▶ _WORK INSTRUCTIONS_: Exactly as written, reproduce the lines from the beginning of the data through the line containing "R10: 33k (NET3, NET18) -> 2.2k (NET3, NET18)"; the pictures are not reproduced.

(Structured diff data)
== Segment start ==

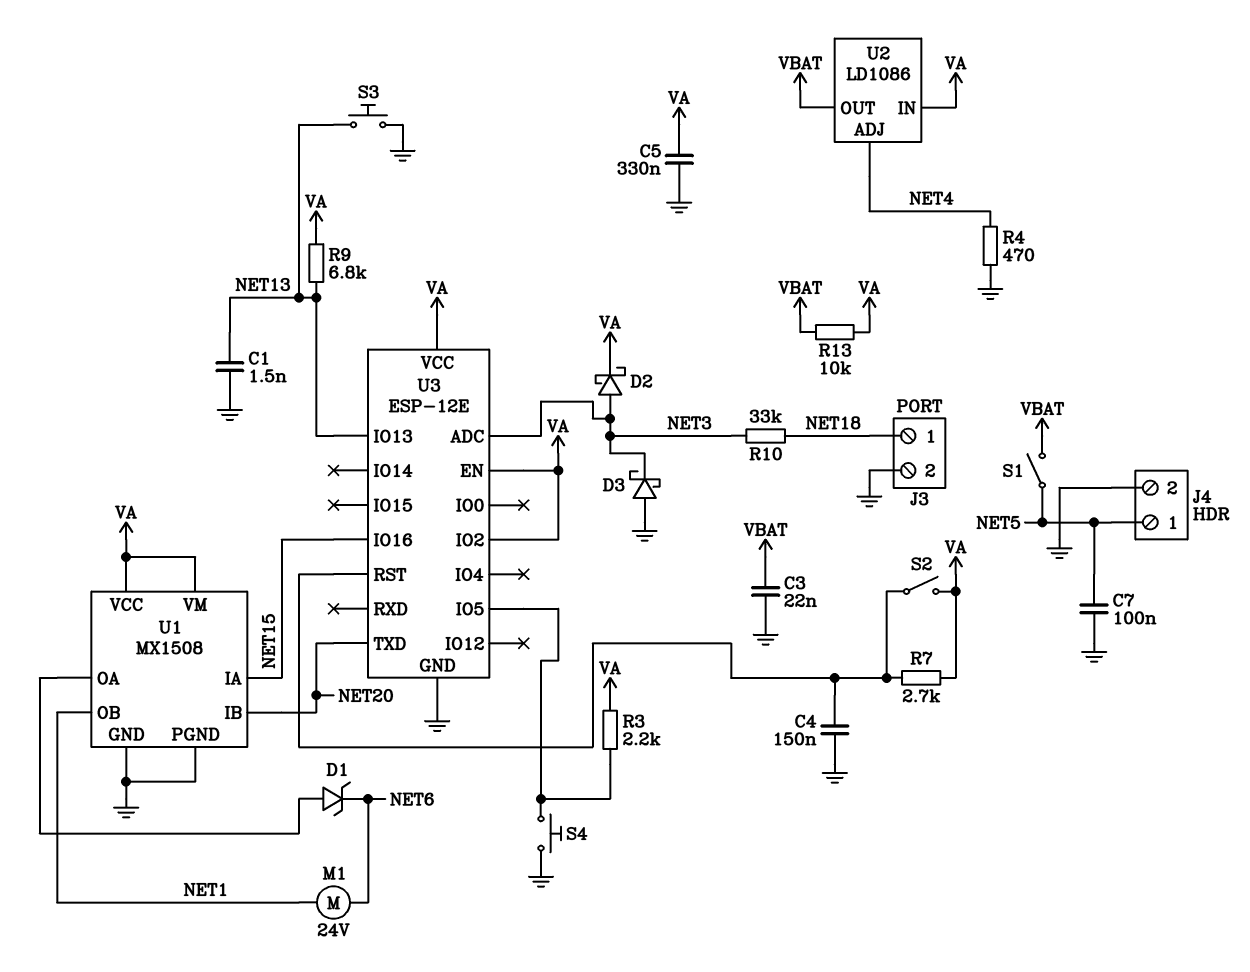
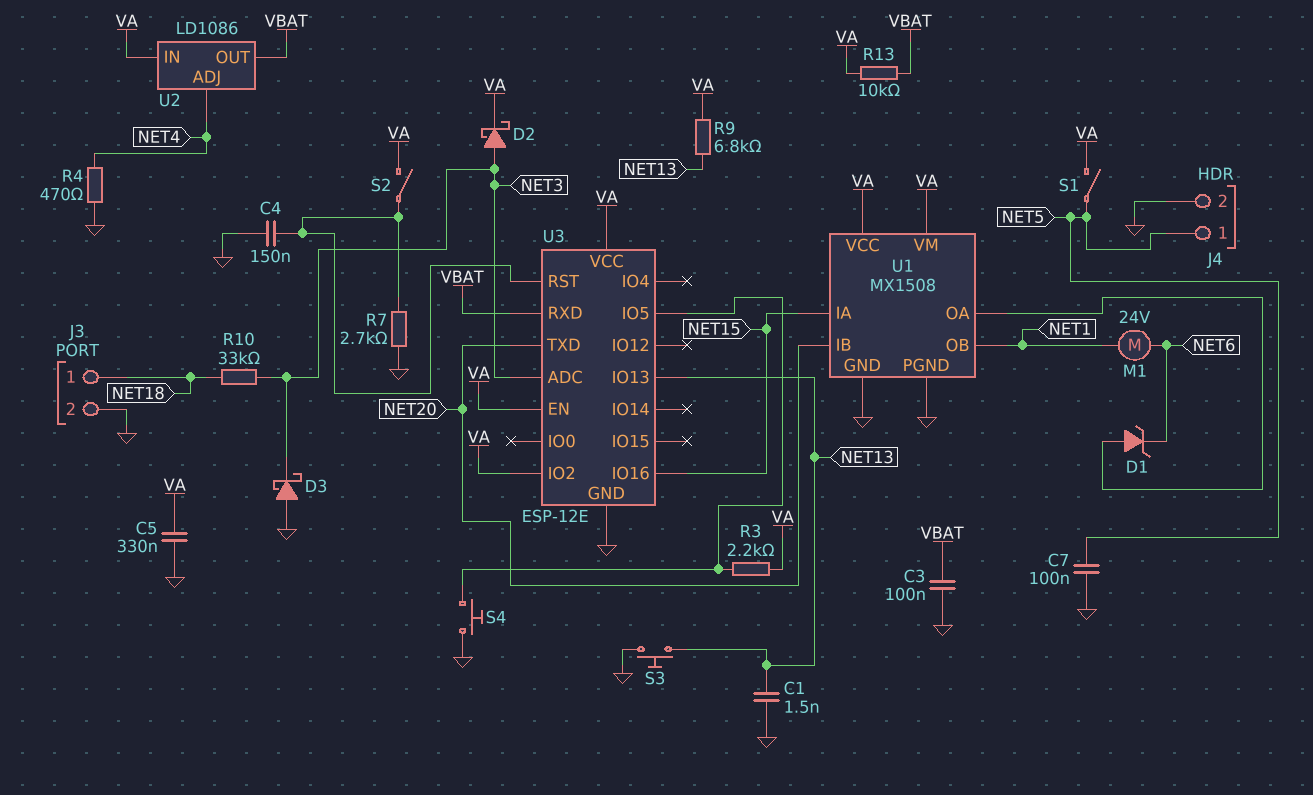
C3: 22nF (GND, VBAT) -> 100nF (GND, VBAT)
R7: 2.7k (U3/RST, VA) -> 2.7k (GND, U3/RST)
S1: switch (NET5, VBAT) -> switch (NET5, VA)
U3 pin RXD: none -> VBAT

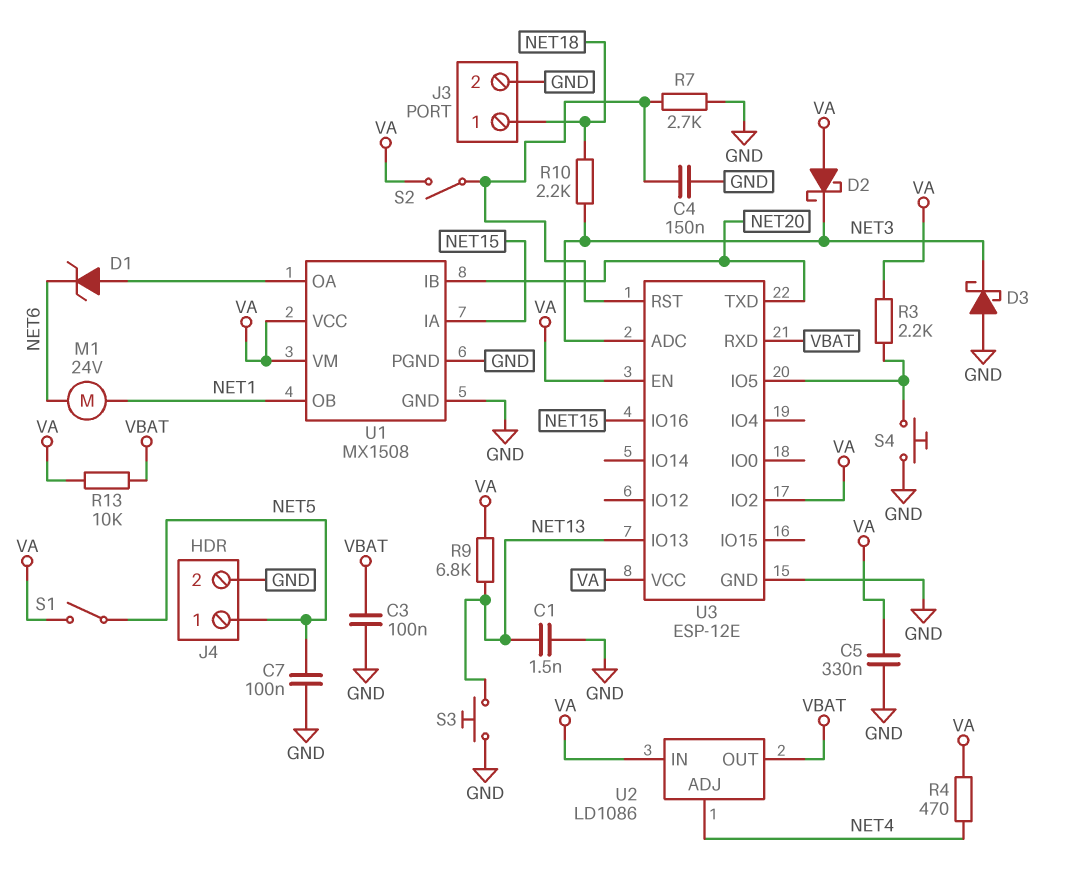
D2: schottky (A NET3, K VA) -> schottky (A VA, K NET3)
R4: 470 (GND, NET4) -> 470 (NET4, VA)
R10: 33k (NET3, NET18) -> 2.2k (NET3, NET18)

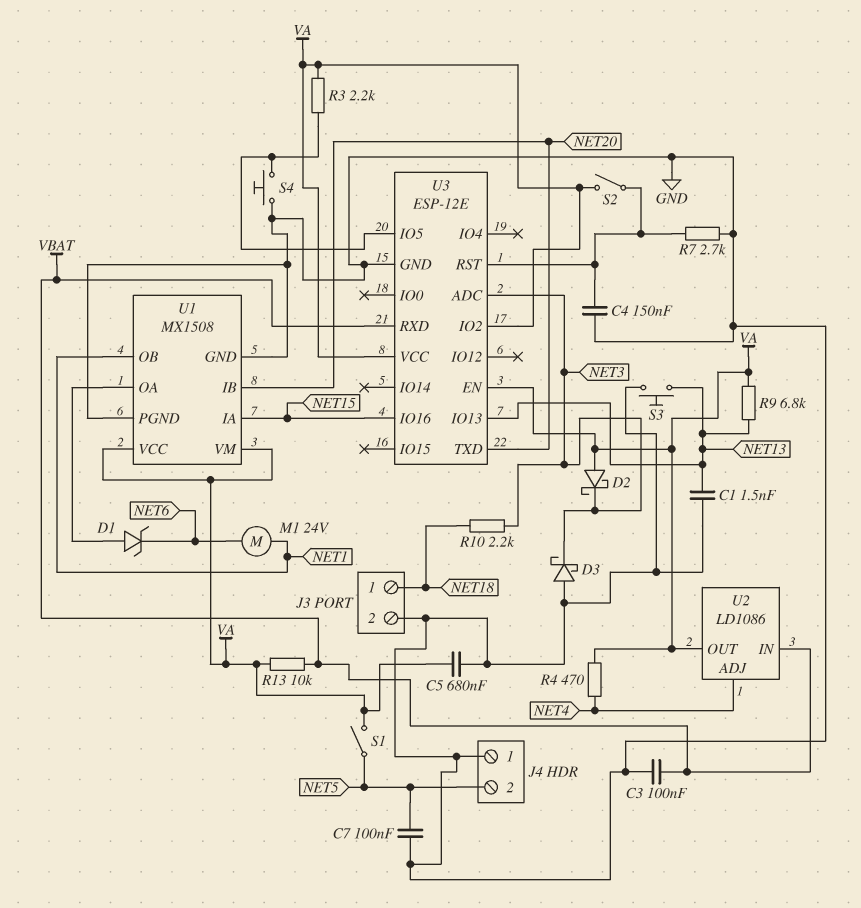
C5: 330nF (GND, VA) -> 680nF (GND, VA)
J4 pin 1: NET5 -> GND
J4 pin 2: GND -> NET5
U2 pin IN: VA -> VBAT
U2 pin OUT: VBAT -> VA

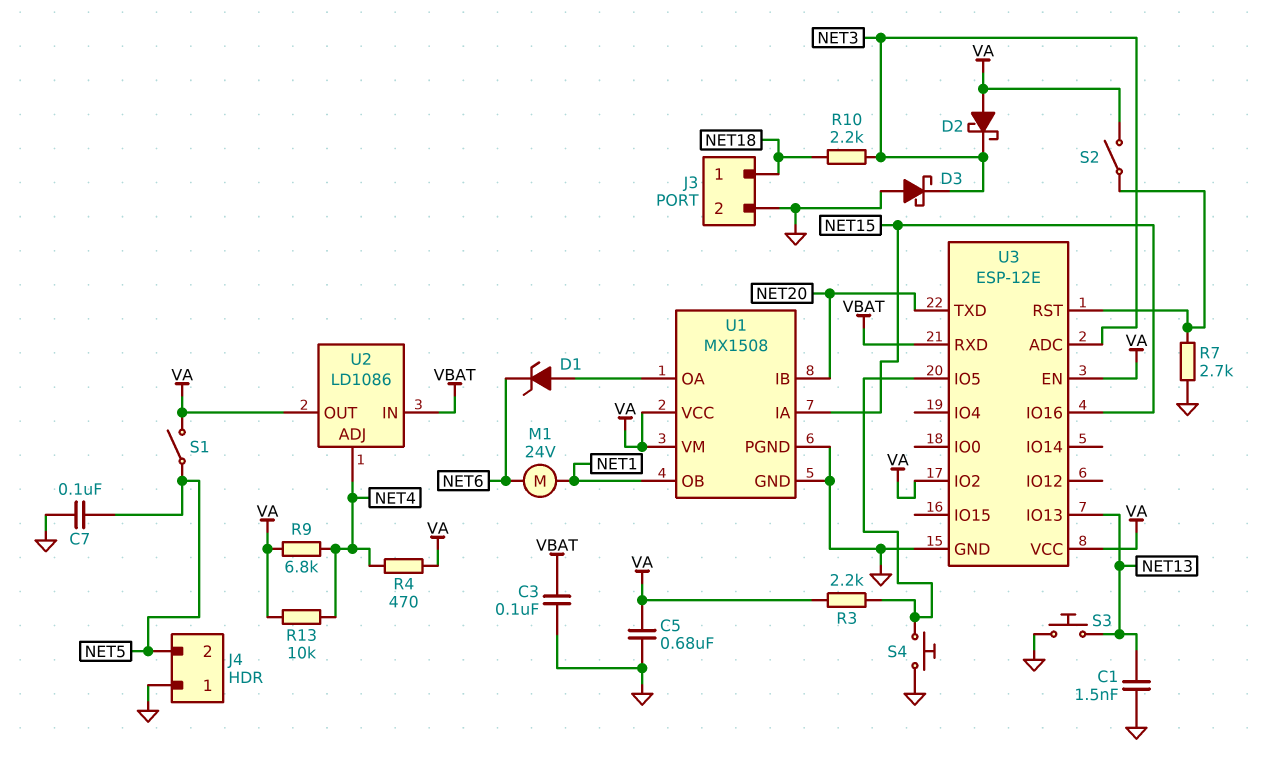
C4: 150nF (GND, U3/RST) -> none
R9: 6.8k (NET13, VA) -> 6.8k (NET4, VA)
R13: 10k (VA, VBAT) -> 10k (NET4, VA)

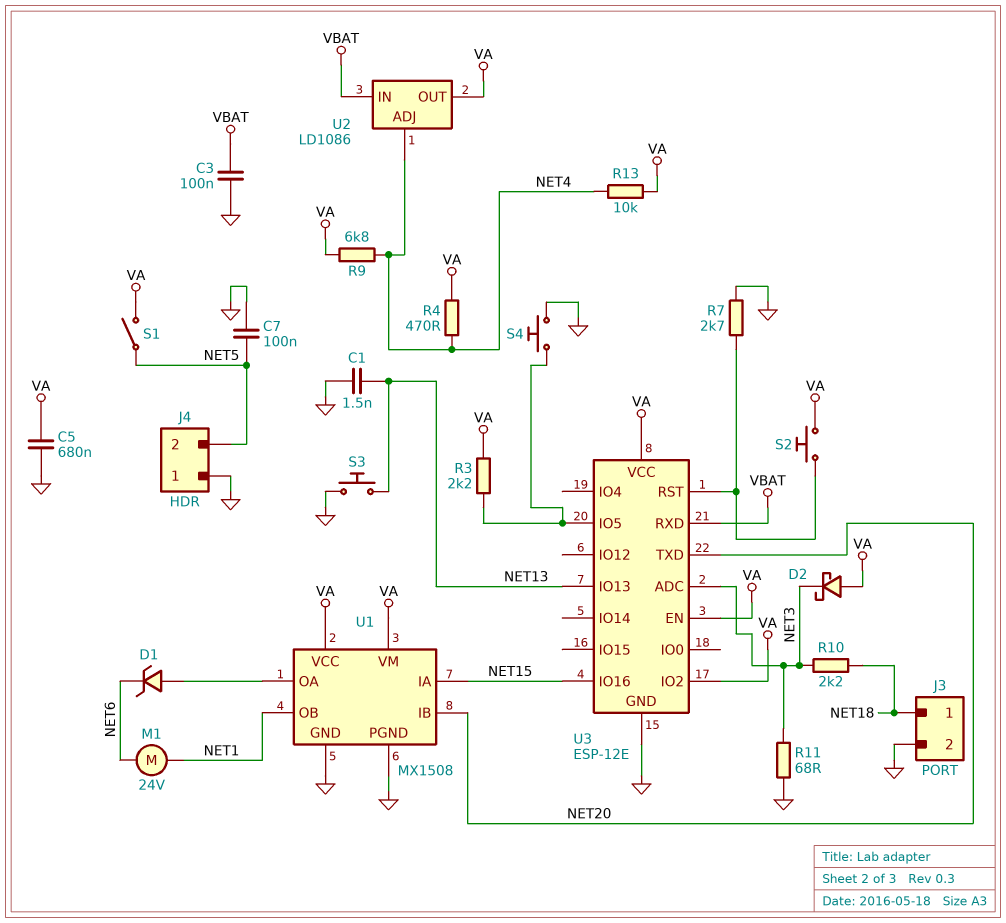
D3: schottky (A GND, K NET3) -> none
R11: none -> 68 (GND, NET3)
S2: switch (U3/RST, VA) -> button (U3/RST, VA)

== Segment end ==

▶ _ANSWER FOR THE TASK_:
C3: 22nF (GND, VBAT) -> 100nF (GND, VBAT)
R7: 2.7k (U3/RST, VA) -> 2.7k (GND, U3/RST)
S1: switch (NET5, VBAT) -> switch (NET5, VA)
U3 pin RXD: none -> VBAT

D2: schottky (A NET3, K VA) -> schottky (A VA, K NET3)
R4: 470 (GND, NET4) -> 470 (NET4, VA)
R10: 33k (NET3, NET18) -> 2.2k (NET3, NET18)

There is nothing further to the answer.